_About this exercise_.
Copy out all the records exactly.

_Excerpted data_.
----

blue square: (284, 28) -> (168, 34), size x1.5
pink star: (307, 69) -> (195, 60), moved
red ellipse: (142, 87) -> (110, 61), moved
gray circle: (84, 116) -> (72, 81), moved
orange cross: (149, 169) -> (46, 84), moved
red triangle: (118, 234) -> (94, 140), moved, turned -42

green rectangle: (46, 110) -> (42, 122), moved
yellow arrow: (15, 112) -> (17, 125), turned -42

----

_Answer to this problem_.
blue square: (284, 28) -> (168, 34), size x1.5
pink star: (307, 69) -> (195, 60), moved
red ellipse: (142, 87) -> (110, 61), moved
gray circle: (84, 116) -> (72, 81), moved
orange cross: (149, 169) -> (46, 84), moved
red triangle: (118, 234) -> (94, 140), moved, turned -42

green rectangle: (46, 110) -> (42, 122), moved
yellow arrow: (15, 112) -> (17, 125), turned -42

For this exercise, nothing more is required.